▸ **Records to process**
* * * * *

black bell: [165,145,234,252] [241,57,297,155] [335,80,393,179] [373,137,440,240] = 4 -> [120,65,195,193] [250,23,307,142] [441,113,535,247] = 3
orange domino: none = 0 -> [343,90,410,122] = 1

* * * * *

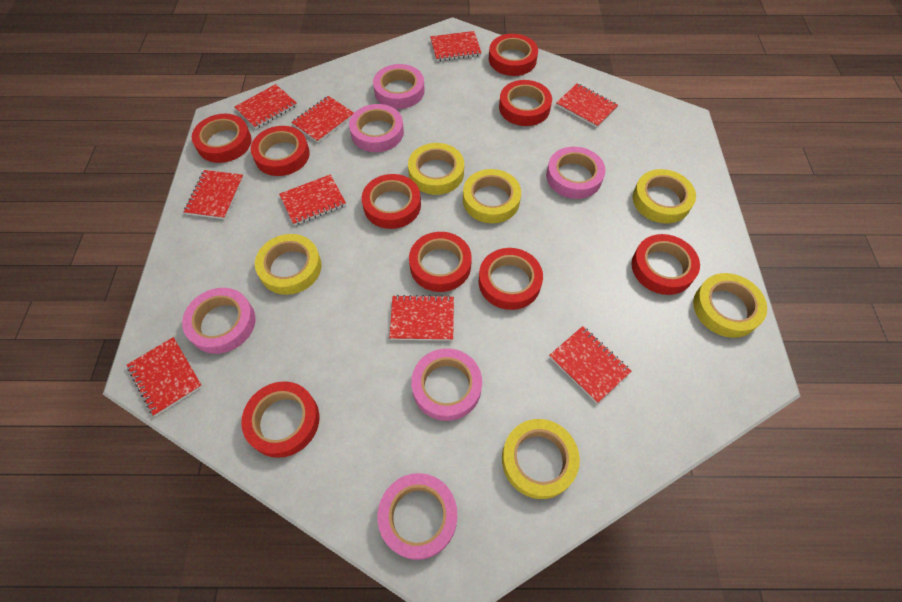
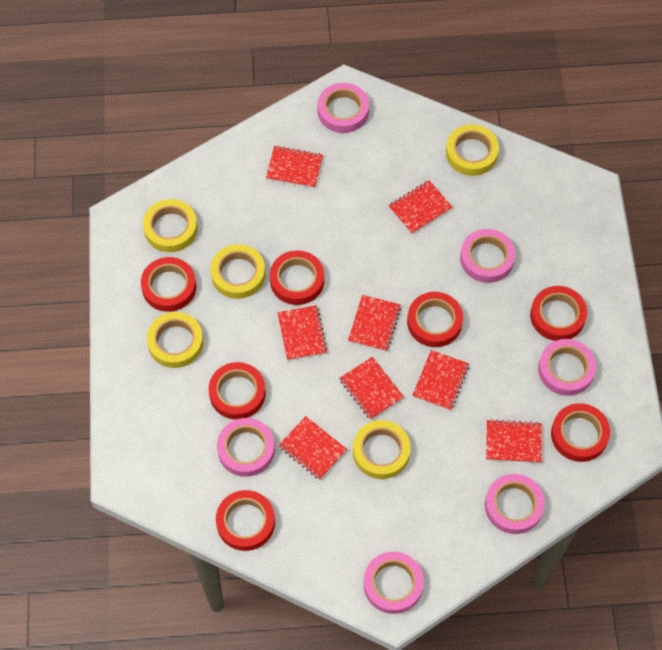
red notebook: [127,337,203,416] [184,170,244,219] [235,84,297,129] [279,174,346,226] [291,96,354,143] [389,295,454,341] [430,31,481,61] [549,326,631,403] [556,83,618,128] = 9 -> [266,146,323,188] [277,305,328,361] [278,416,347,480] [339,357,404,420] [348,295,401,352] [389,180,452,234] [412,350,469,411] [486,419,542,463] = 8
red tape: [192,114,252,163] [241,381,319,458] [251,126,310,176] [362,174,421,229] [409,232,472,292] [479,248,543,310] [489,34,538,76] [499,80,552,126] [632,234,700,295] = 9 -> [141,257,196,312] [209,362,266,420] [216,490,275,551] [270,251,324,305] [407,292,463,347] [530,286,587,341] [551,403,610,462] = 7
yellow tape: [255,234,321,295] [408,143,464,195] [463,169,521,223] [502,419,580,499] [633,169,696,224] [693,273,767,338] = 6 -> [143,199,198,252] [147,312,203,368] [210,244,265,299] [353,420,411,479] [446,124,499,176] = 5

* * * * *

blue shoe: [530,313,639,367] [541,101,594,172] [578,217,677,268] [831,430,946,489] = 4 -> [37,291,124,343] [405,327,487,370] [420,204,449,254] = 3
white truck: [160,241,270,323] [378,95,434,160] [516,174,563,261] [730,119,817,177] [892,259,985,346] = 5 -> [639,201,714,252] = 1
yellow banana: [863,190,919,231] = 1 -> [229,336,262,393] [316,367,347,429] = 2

* * * * *

▸ **Work required**
Determine the number of lines in the records that include the string "tape", and respond with that number only.

▸ **Written solution**
2